**Required action:** Transcribe the entire listing below exactly.

**Information shown:**
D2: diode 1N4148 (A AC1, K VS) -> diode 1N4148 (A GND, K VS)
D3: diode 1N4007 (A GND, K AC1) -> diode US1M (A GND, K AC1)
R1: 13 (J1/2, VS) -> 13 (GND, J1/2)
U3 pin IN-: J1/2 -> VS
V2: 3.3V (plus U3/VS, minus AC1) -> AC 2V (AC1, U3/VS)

**Finished task:**
D2: diode 1N4148 (A AC1, K VS) -> diode 1N4148 (A GND, K VS)
D3: diode 1N4007 (A GND, K AC1) -> diode US1M (A GND, K AC1)
R1: 13 (J1/2, VS) -> 13 (GND, J1/2)
U3 pin IN-: J1/2 -> VS
V2: 3.3V (plus U3/VS, minus AC1) -> AC 2V (AC1, U3/VS)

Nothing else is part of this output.